■ **Provided information**
--- START ---
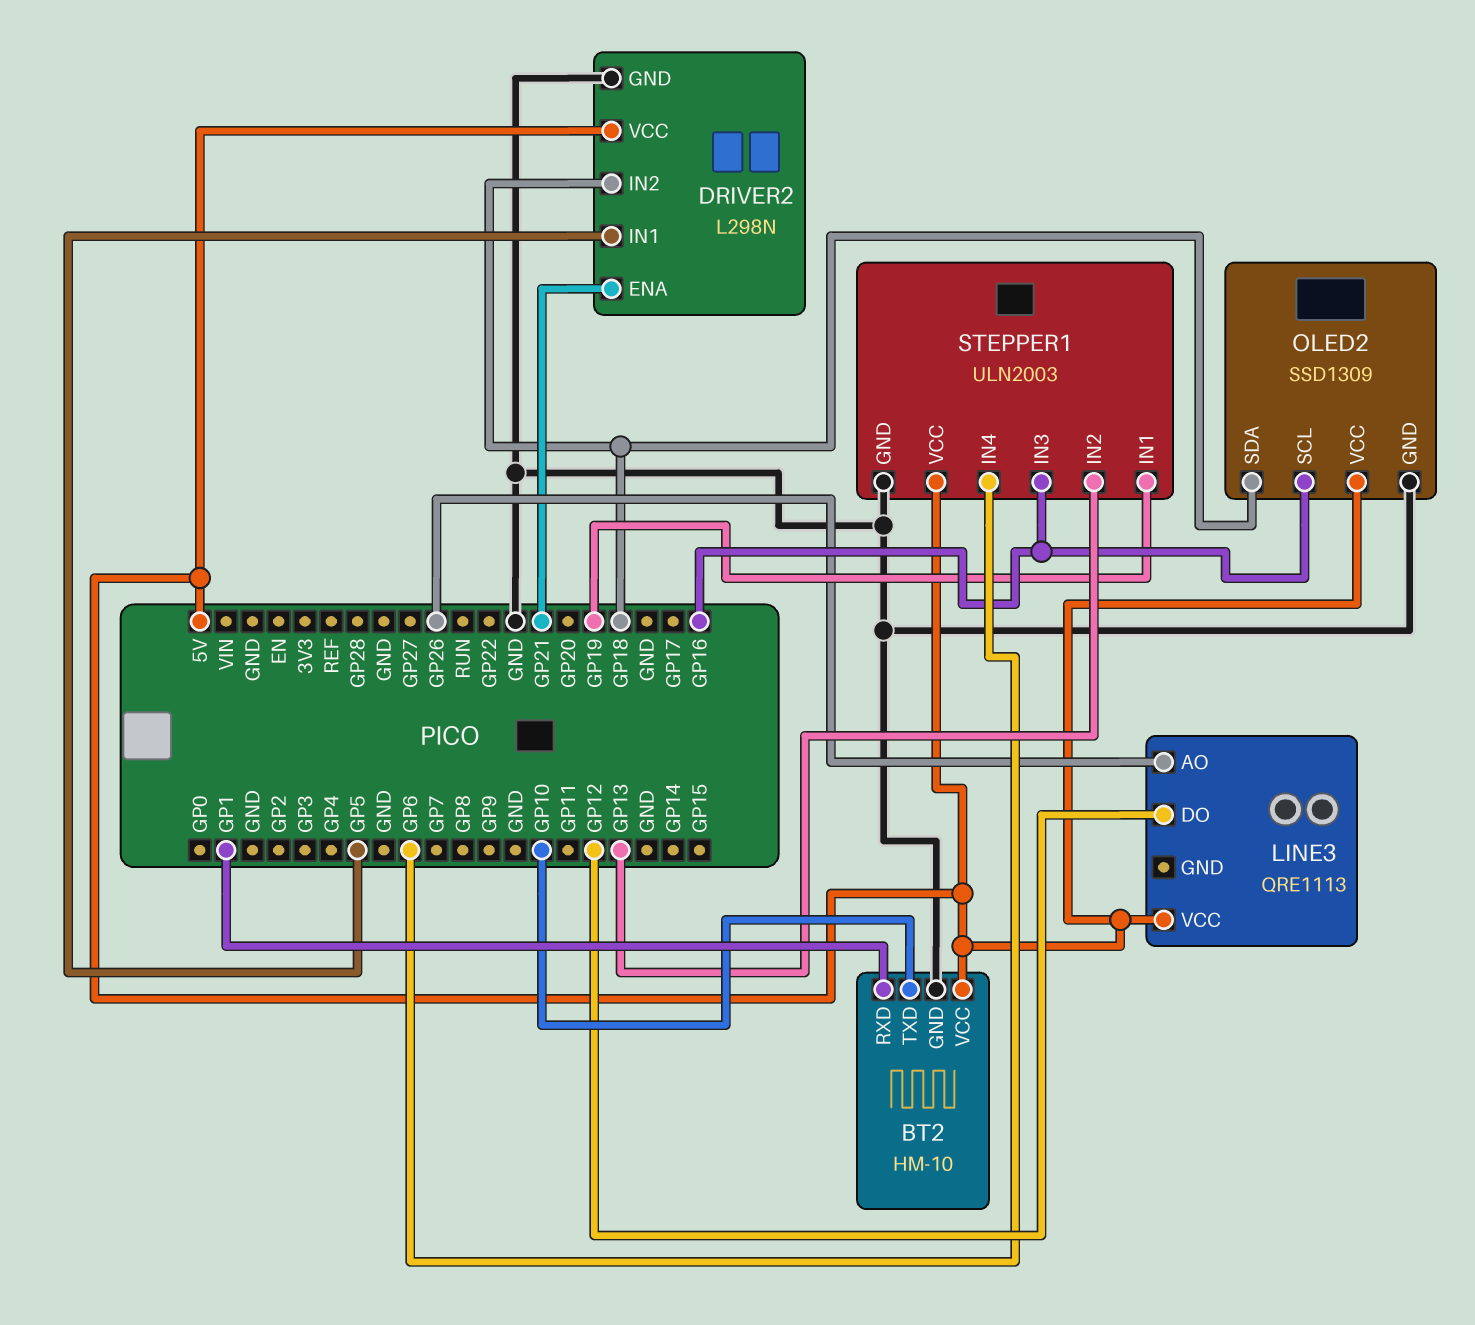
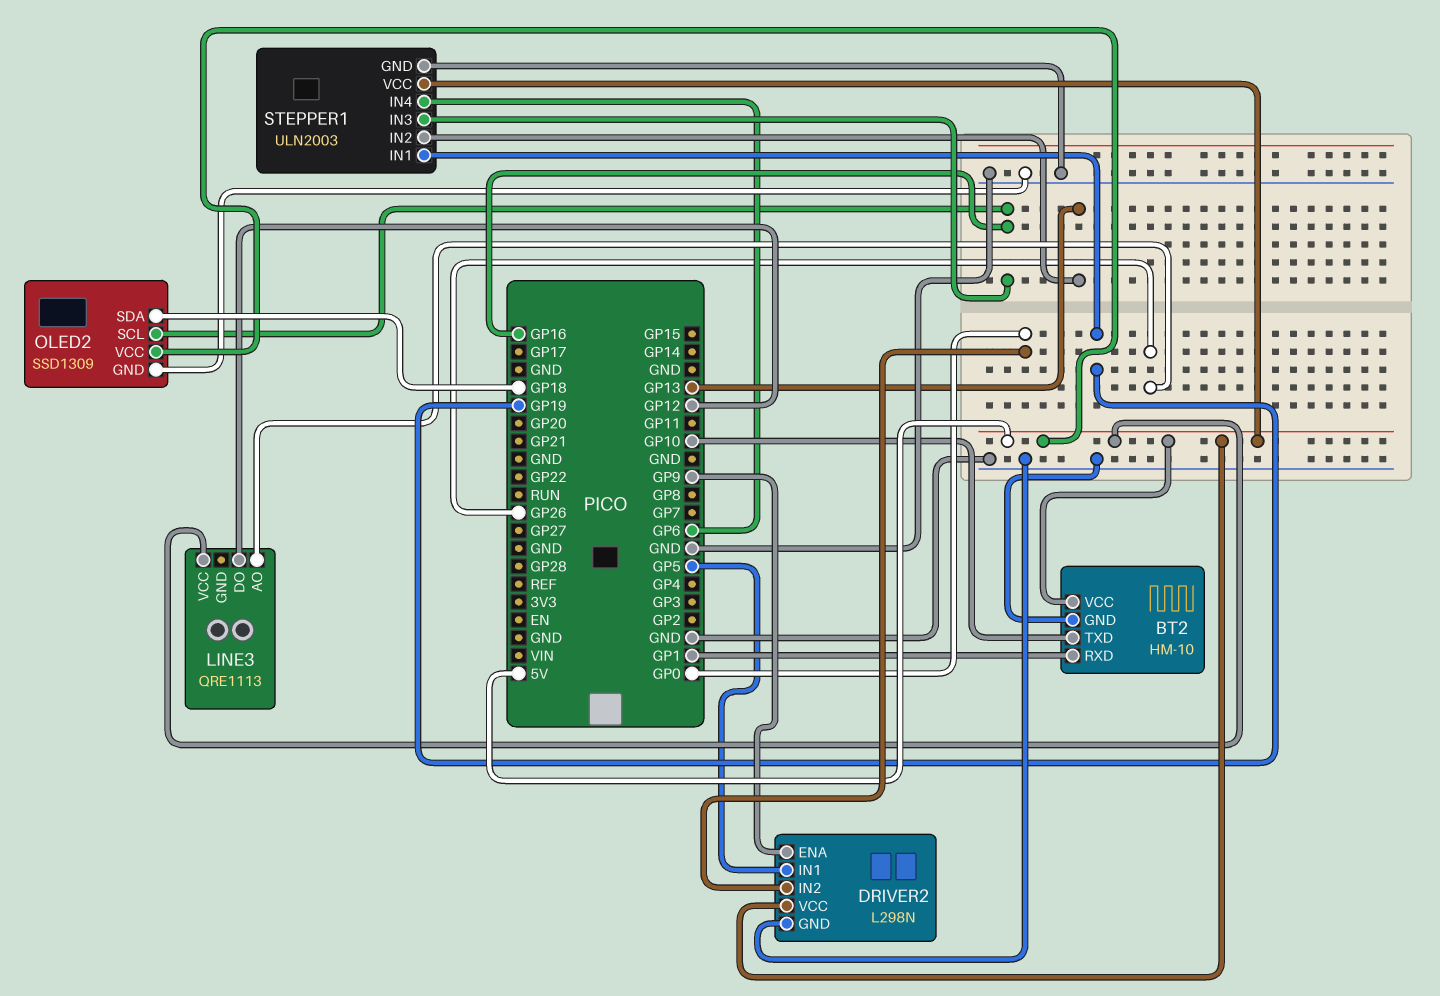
DRIVER2 pin ENA: GP21 -> GP9
DRIVER2 pin IN2: GP18 -> GP0

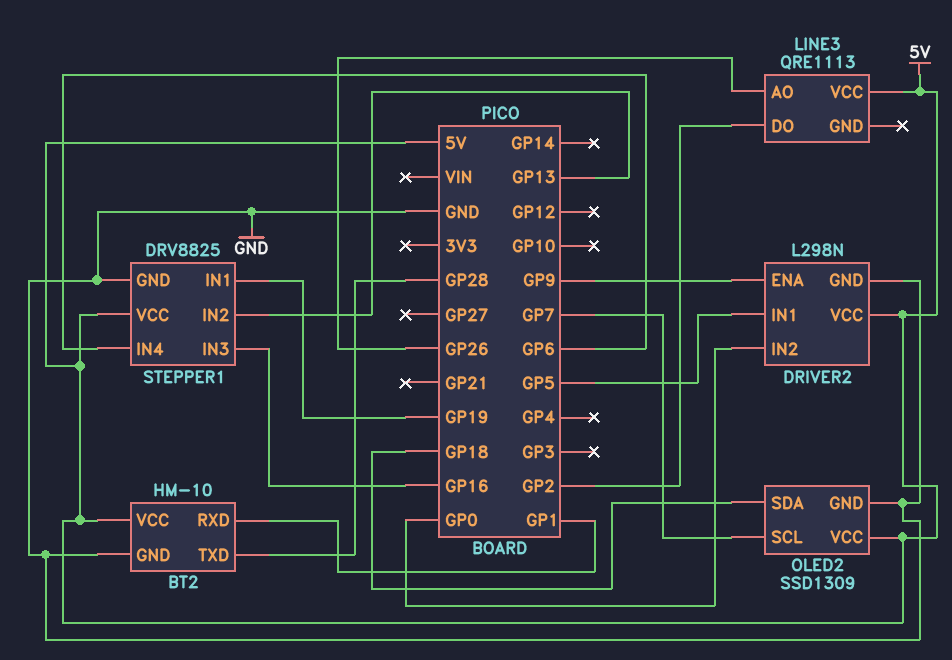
BT2 pin TXD: GP10 -> GP28
LINE3 pin DO: GP12 -> GP2
OLED2 pin SCL: GP16 -> GP7
STEPPER1: ULN2003 -> DRV8825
--- END ---
■ **Your instructions**
Find the line containing "DRIVER2 pin IN2: GP18 -> GP0" in the listing above. Restate it and every line after it, word for word, through the final line, leaving out the pictures.

■ **Task solution**
DRIVER2 pin IN2: GP18 -> GP0

BT2 pin TXD: GP10 -> GP28
LINE3 pin DO: GP12 -> GP2
OLED2 pin SCL: GP16 -> GP7
STEPPER1: ULN2003 -> DRV8825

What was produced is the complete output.